■ Input data ■
========
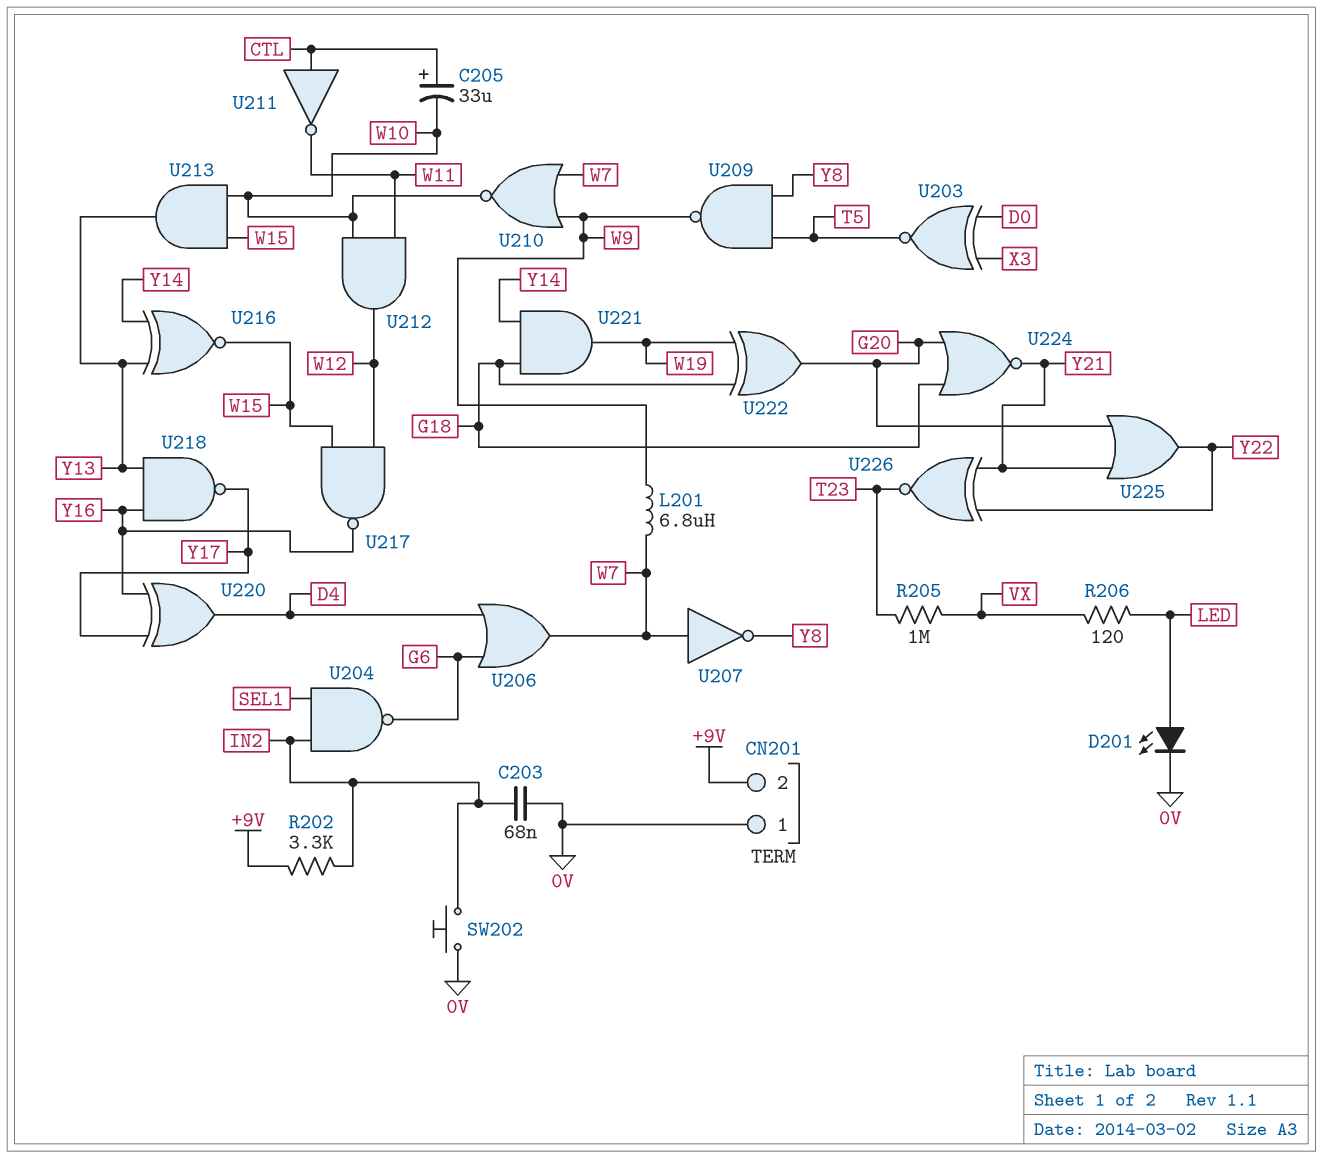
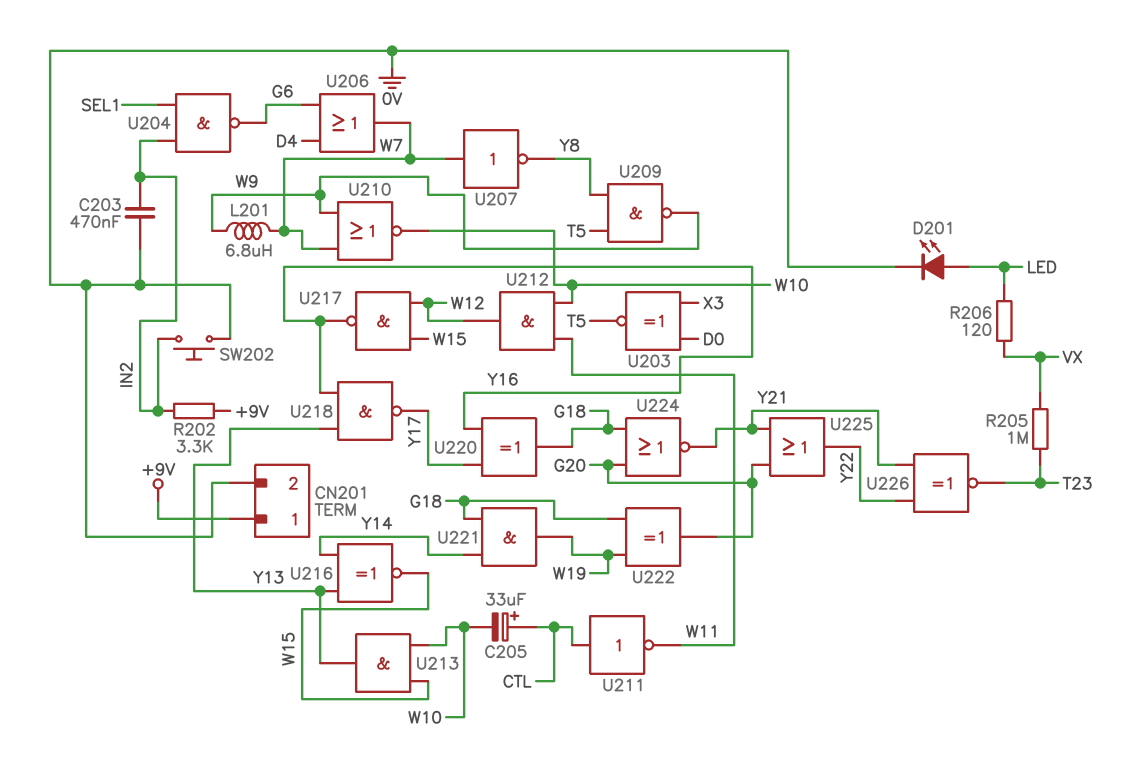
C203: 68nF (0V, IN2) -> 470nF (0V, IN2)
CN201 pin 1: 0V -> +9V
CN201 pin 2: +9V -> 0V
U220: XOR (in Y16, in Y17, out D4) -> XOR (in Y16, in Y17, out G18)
========
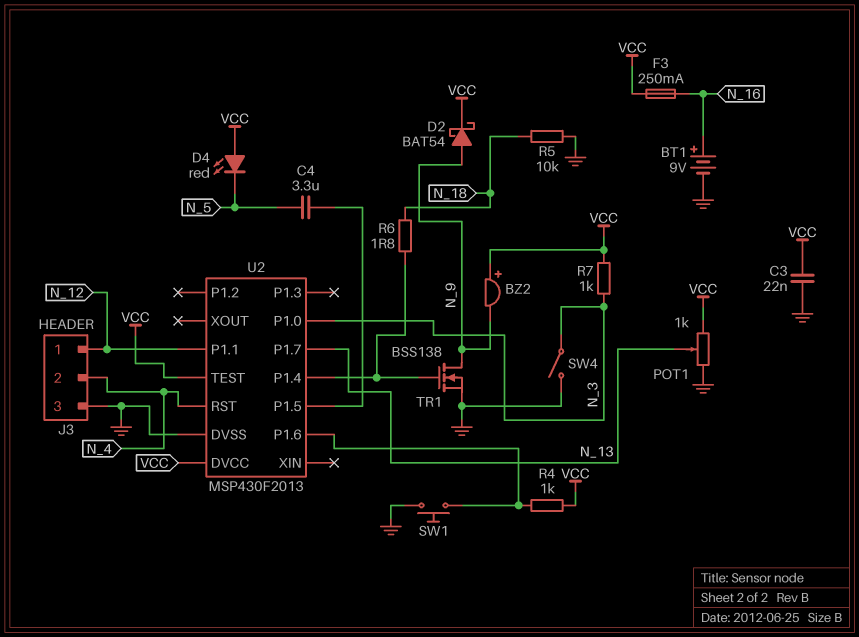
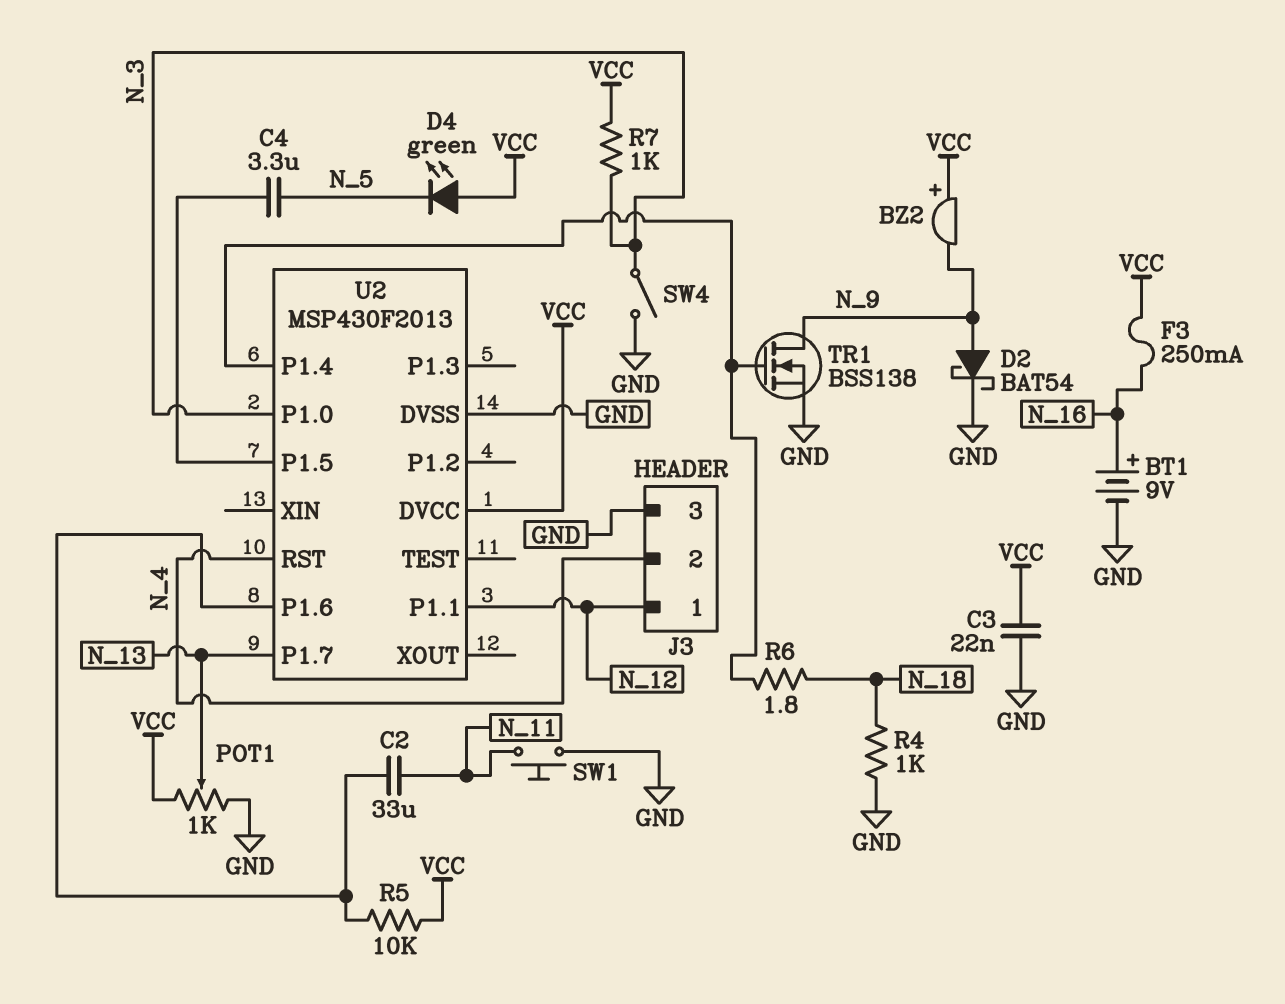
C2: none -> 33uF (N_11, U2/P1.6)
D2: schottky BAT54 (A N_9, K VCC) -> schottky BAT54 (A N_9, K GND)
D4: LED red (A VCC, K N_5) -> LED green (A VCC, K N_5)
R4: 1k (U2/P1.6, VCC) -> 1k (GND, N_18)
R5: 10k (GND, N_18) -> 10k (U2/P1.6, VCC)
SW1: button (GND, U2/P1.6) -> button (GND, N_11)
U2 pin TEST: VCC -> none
========
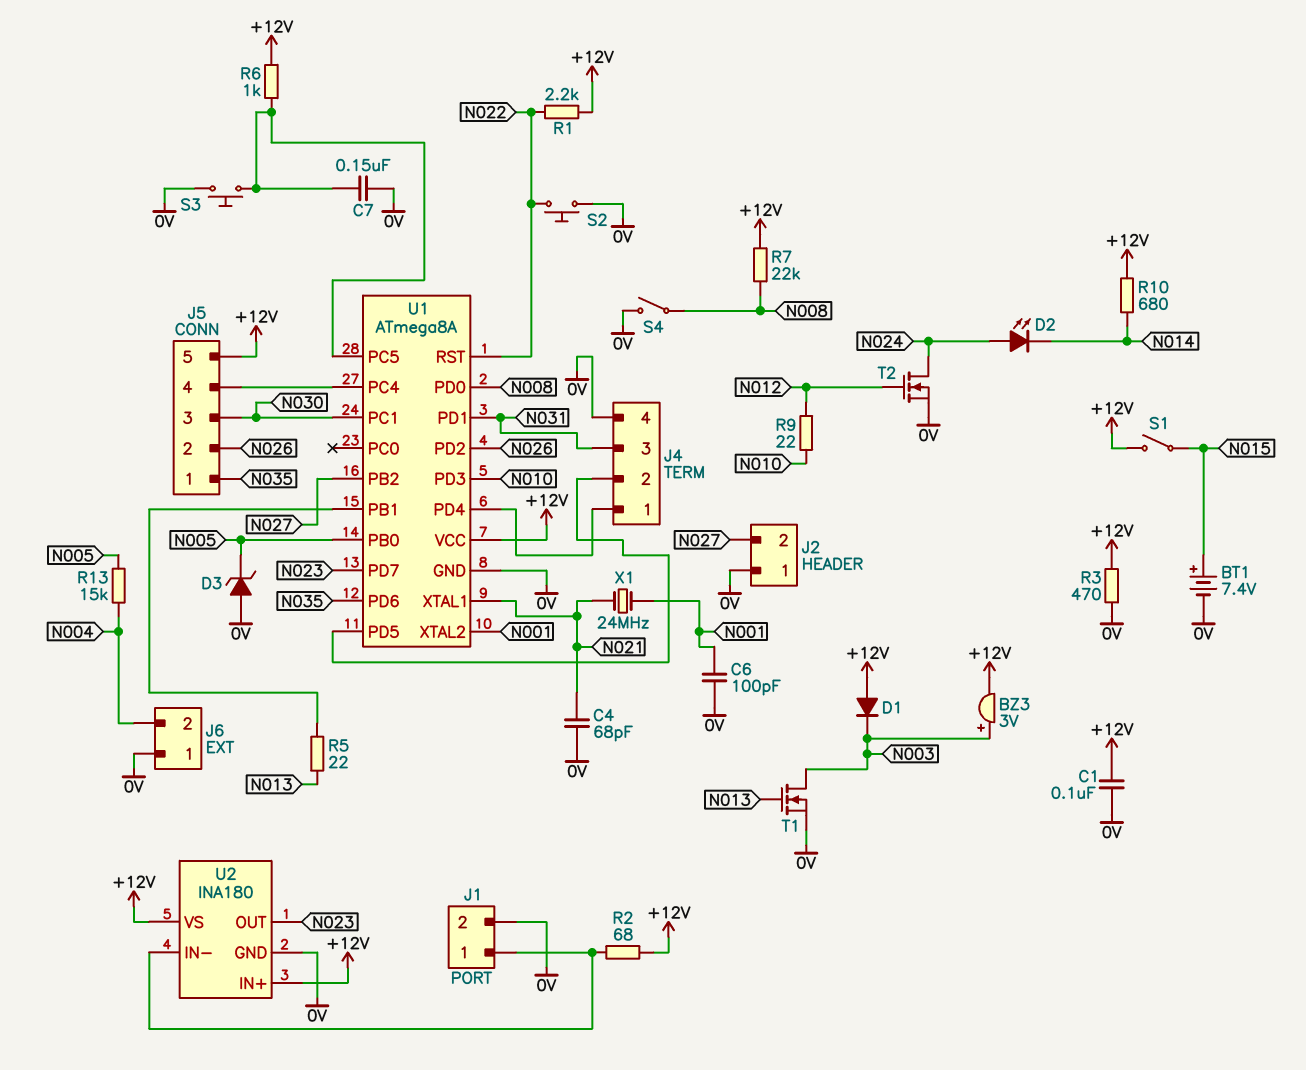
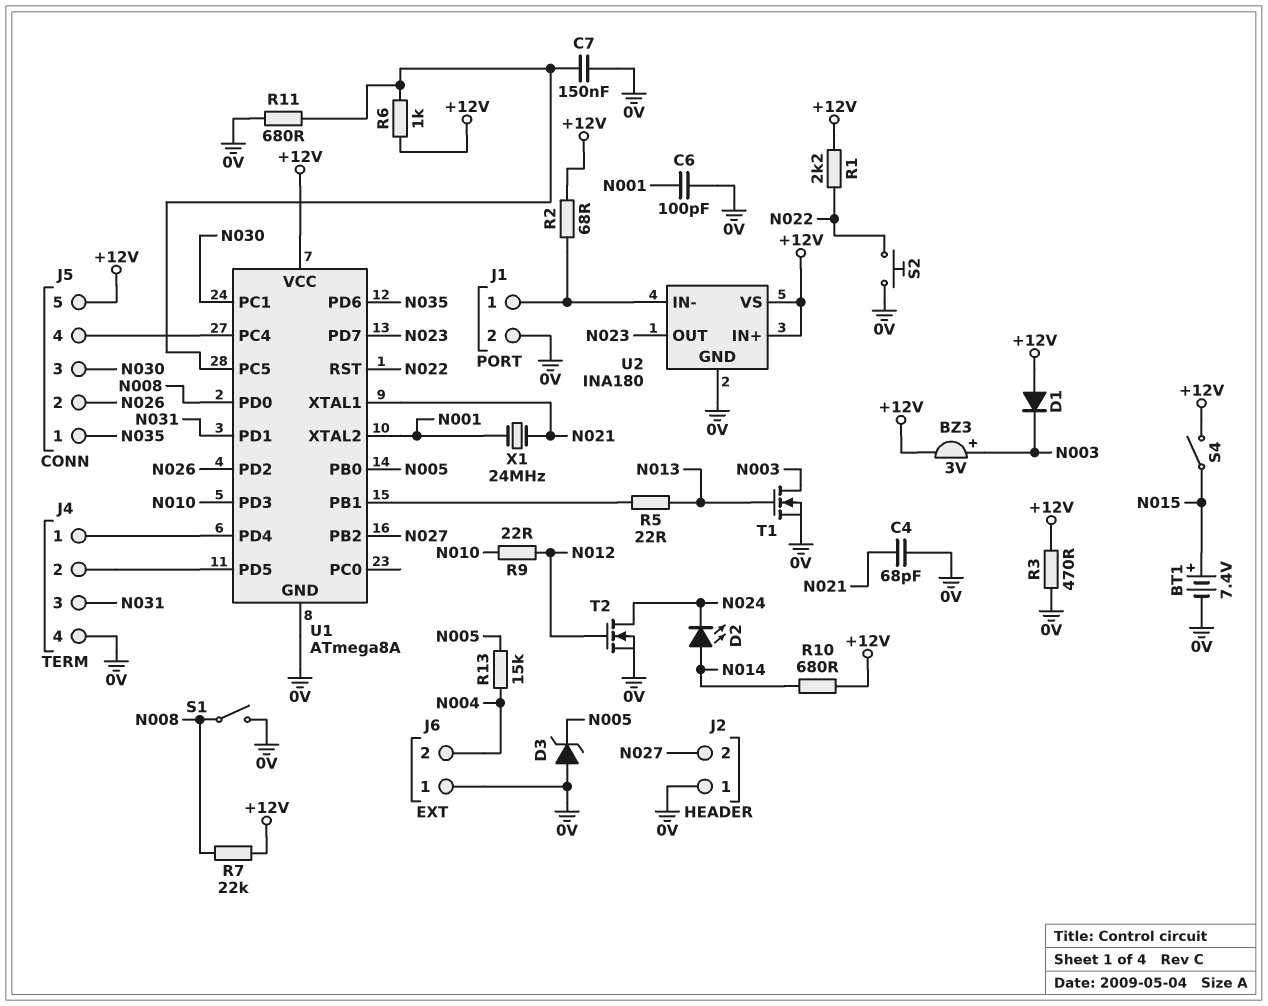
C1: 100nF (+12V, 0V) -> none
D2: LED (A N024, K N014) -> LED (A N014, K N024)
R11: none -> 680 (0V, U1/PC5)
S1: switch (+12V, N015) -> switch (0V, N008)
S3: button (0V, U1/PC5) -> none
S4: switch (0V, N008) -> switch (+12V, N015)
========
Reproduce word for word the material above, starting with the line that has "D2: schottky BAT54" and stopping after the line that has "U2 pin TEST: VCC -> none".

D2: schottky BAT54 (A N_9, K VCC) -> schottky BAT54 (A N_9, K GND)
D4: LED red (A VCC, K N_5) -> LED green (A VCC, K N_5)
R4: 1k (U2/P1.6, VCC) -> 1k (GND, N_18)
R5: 10k (GND, N_18) -> 10k (U2/P1.6, VCC)
SW1: button (GND, U2/P1.6) -> button (GND, N_11)
U2 pin TEST: VCC -> none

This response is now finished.